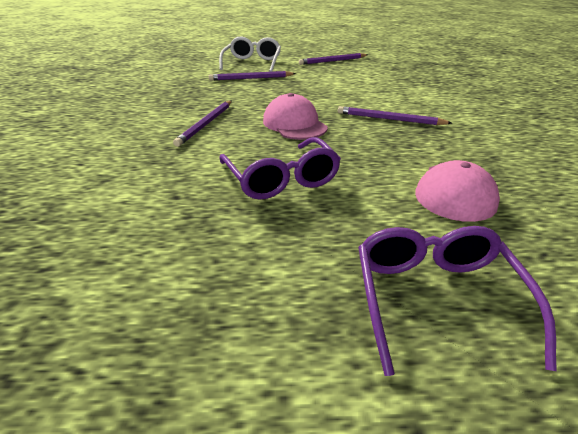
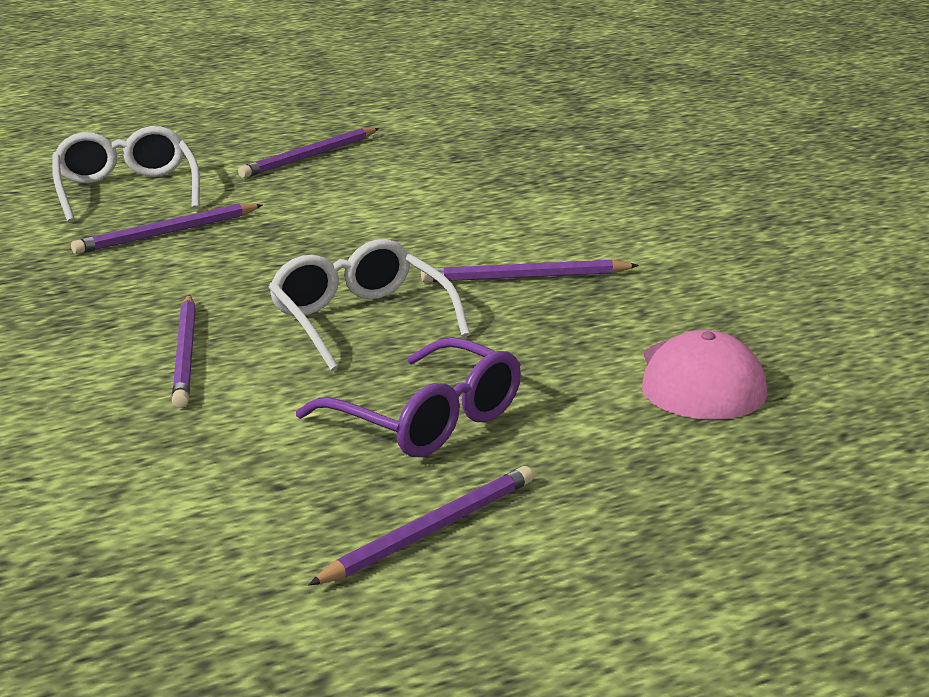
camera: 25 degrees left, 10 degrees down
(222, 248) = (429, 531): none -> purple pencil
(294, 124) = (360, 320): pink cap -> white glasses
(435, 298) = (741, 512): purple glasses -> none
·····
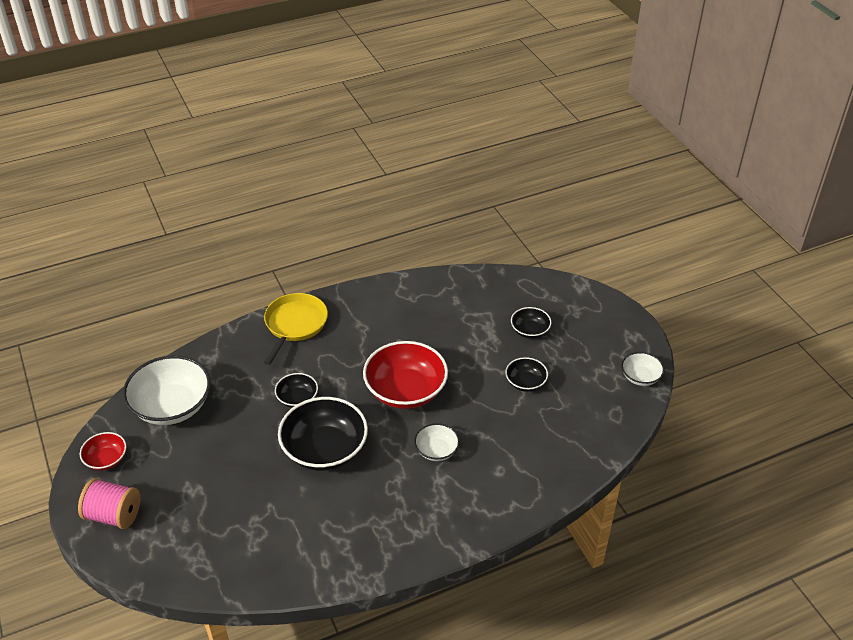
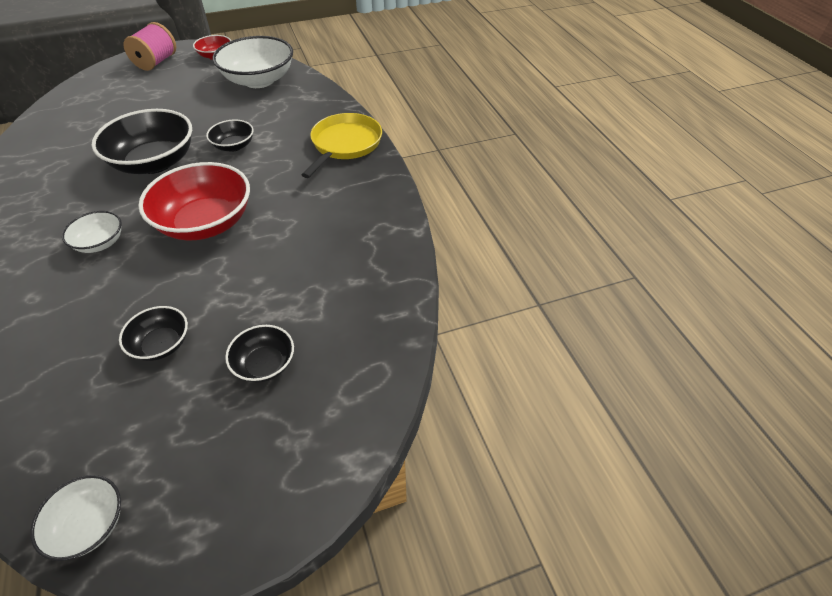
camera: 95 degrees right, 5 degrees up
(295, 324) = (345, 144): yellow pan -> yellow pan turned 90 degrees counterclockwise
·····
▶ _ASSIGNMENT_:
Copy every line above that holds the word "none".

▶ _SOLUTION_:
(222, 248) = (429, 531): none -> purple pencil
(435, 298) = (741, 512): purple glasses -> none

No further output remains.